→ What needs to be done
Write the records below out again exactly as given, with no images.

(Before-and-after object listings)
..........
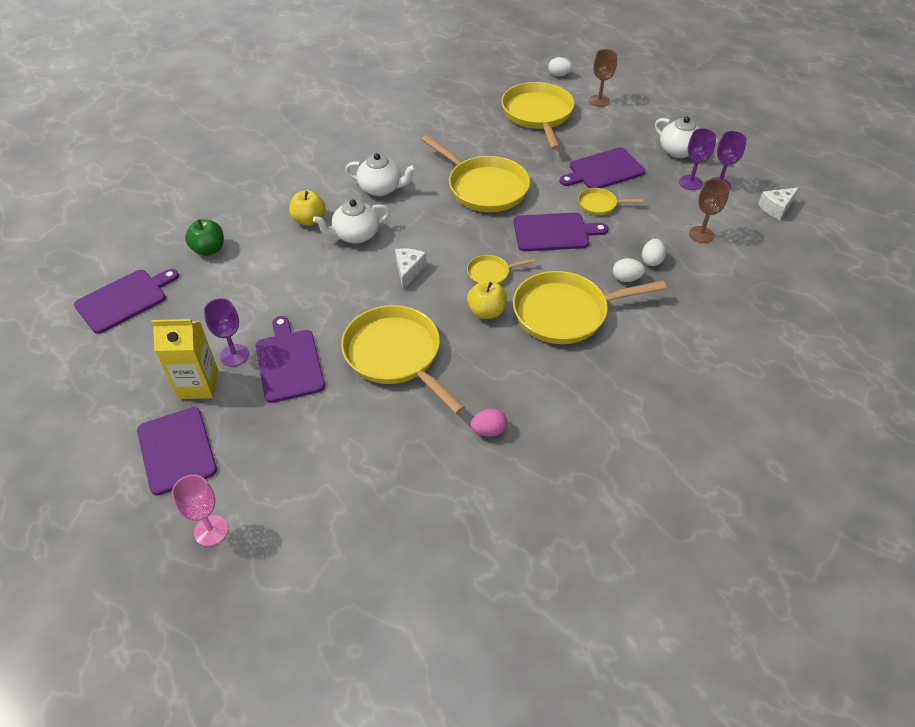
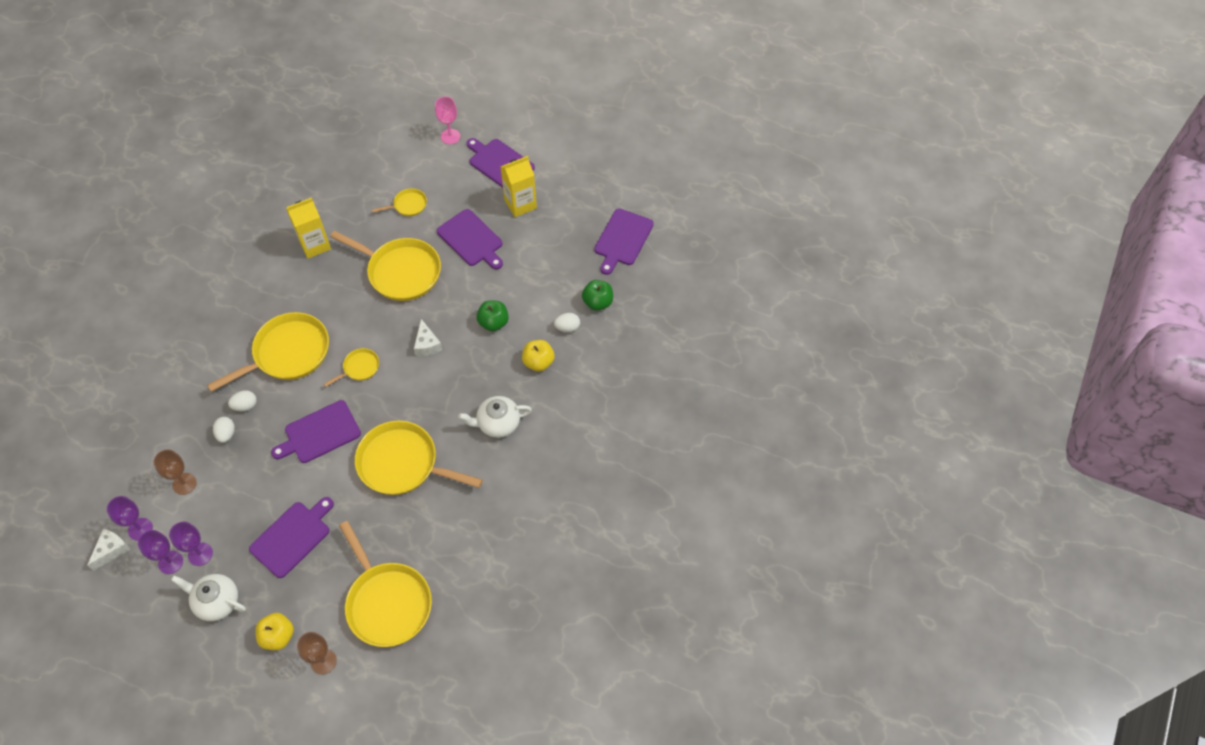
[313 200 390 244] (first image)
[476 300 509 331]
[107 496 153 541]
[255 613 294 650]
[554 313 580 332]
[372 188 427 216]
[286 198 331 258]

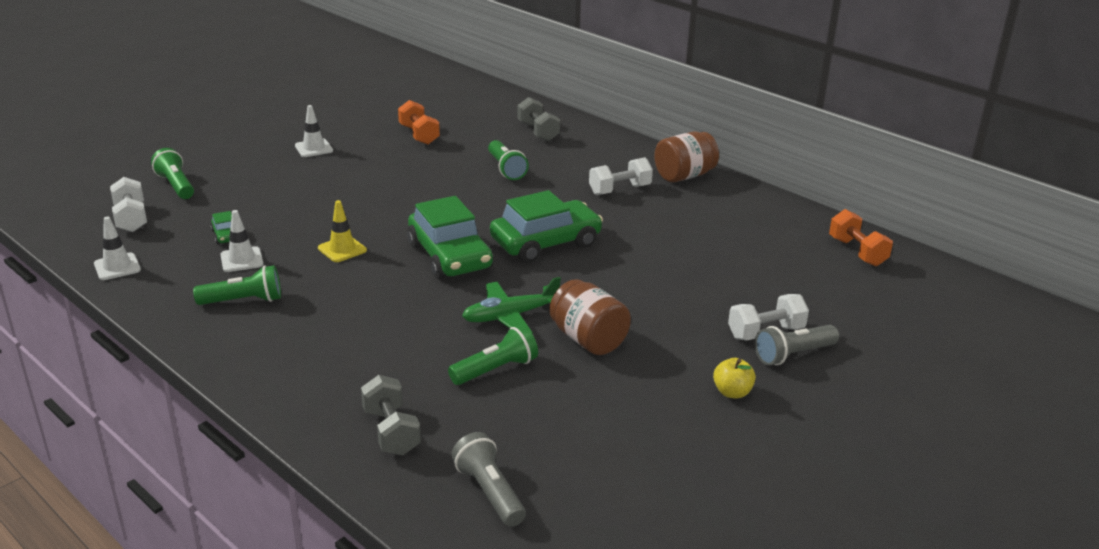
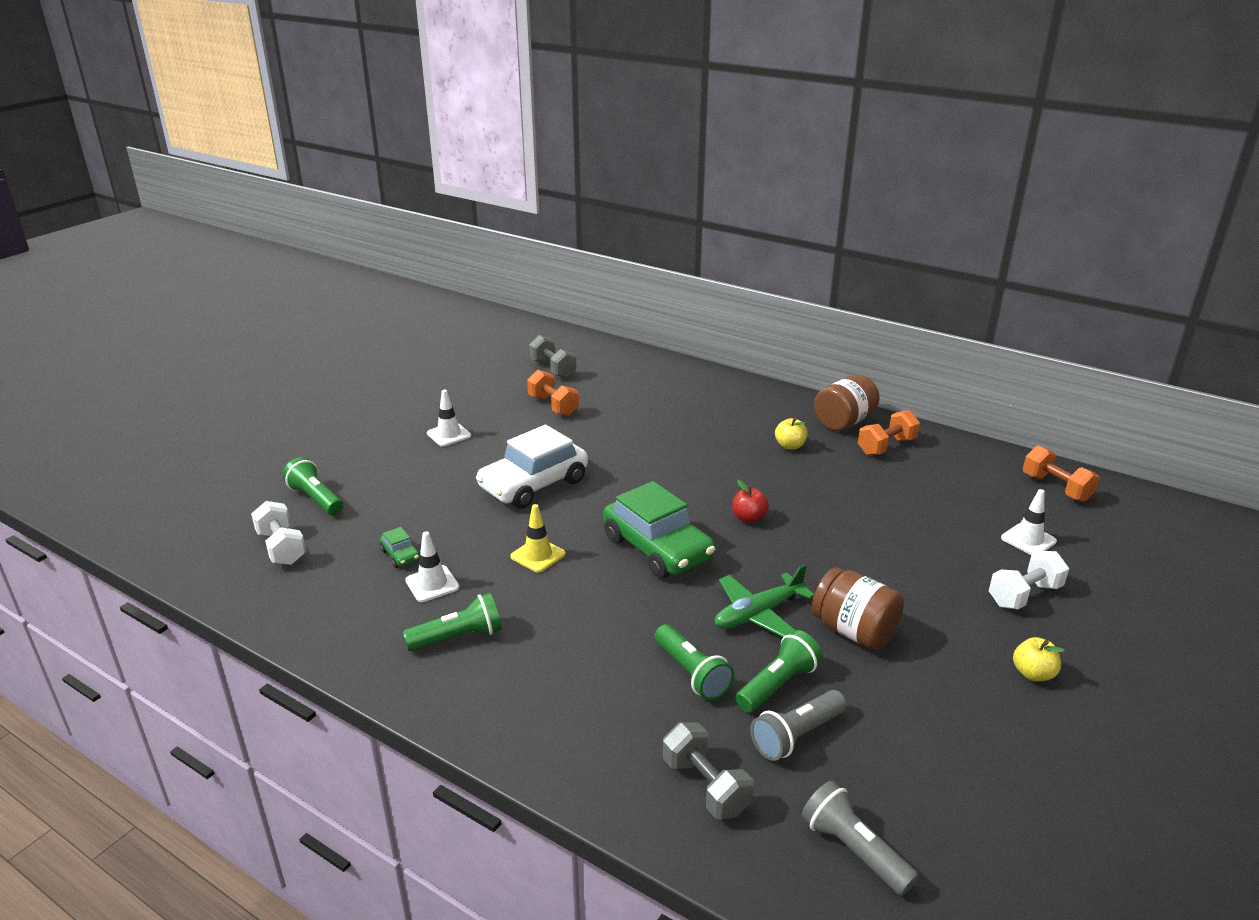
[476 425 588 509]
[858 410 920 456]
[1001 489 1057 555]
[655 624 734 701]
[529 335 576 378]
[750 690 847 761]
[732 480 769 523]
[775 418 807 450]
..........
→ Response below
[313 200 390 244] (first image)
[476 300 509 331]
[107 496 153 541]
[255 613 294 650]
[554 313 580 332]
[372 188 427 216]
[286 198 331 258]

[476 425 588 509]
[858 410 920 456]
[1001 489 1057 555]
[655 624 734 701]
[529 335 576 378]
[750 690 847 761]
[732 480 769 523]
[775 418 807 450]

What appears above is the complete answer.